Copy every entry exactly as it reads and exclude whatever pictures appear.

▶ [SUPPLIED MATERIAL]
Start of Block
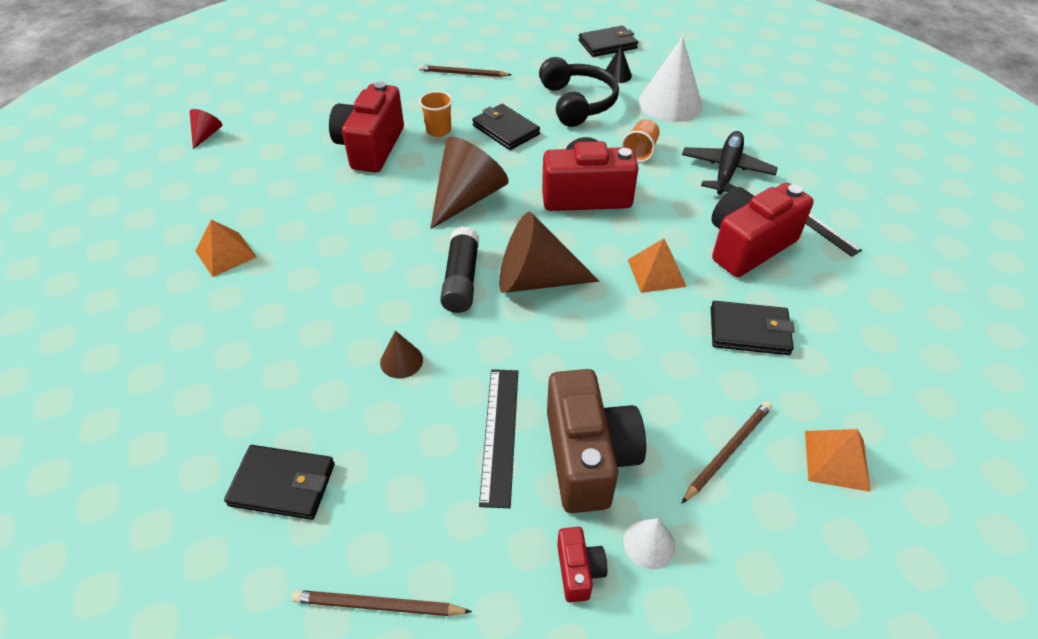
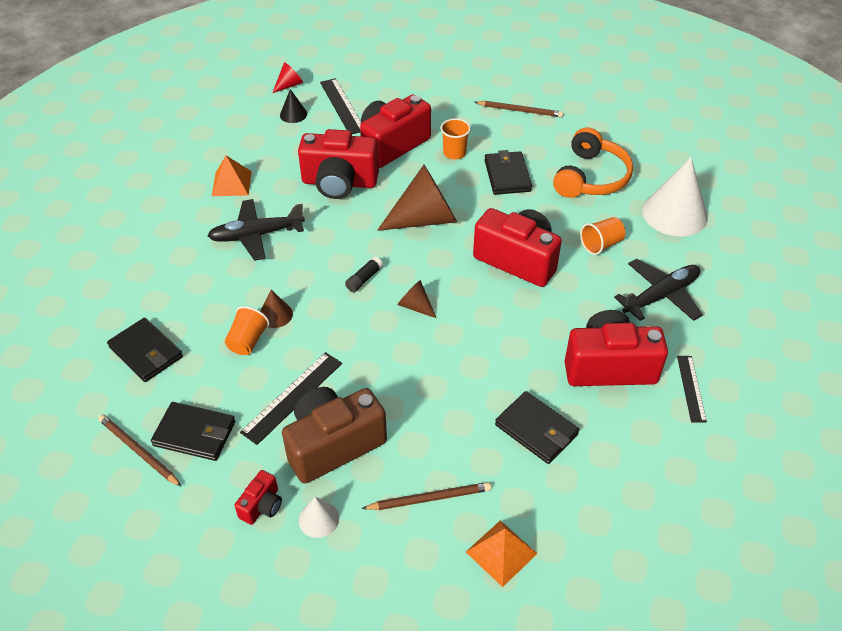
camera: 35 degrees right, 0 degrees up
(284, 132) = (342, 106): none -> black ruler
(304, 292) = (256, 235): none -> black plane
(349, 202) = (339, 183): none -> red camera
(396, 404) = (248, 341): none -> orange cup
(461, 279) = (364, 279): black glue stick -> black glue stick, size x0.56
(463, 74) = (520, 110): brown pencil -> brown pencil turned 150 degrees clockwise
(535, 279) = (415, 306): brown cone -> brown cone, size x0.47
(577, 103) = (591, 177): black headphones -> orange headphones
(588, 457) = (333, 445): brown camera -> brown camera turned 150 degrees counterclockwise
(608, 44) = (675, 133): black wallet -> black wallet (195, 434)
(617, 75) = (653, 166): black cone -> black cone (293, 114)
(656, 273) = (510, 348): orange pyramid -> none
End of Block
▶ [OUTPUT BELOW]
camera: 35 degrees right, 0 degrees up
(284, 132) = (342, 106): none -> black ruler
(304, 292) = (256, 235): none -> black plane
(349, 202) = (339, 183): none -> red camera
(396, 404) = (248, 341): none -> orange cup
(461, 279) = (364, 279): black glue stick -> black glue stick, size x0.56
(463, 74) = (520, 110): brown pencil -> brown pencil turned 150 degrees clockwise
(535, 279) = (415, 306): brown cone -> brown cone, size x0.47
(577, 103) = (591, 177): black headphones -> orange headphones
(588, 457) = (333, 445): brown camera -> brown camera turned 150 degrees counterclockwise
(608, 44) = (675, 133): black wallet -> black wallet (195, 434)
(617, 75) = (653, 166): black cone -> black cone (293, 114)
(656, 273) = (510, 348): orange pyramid -> none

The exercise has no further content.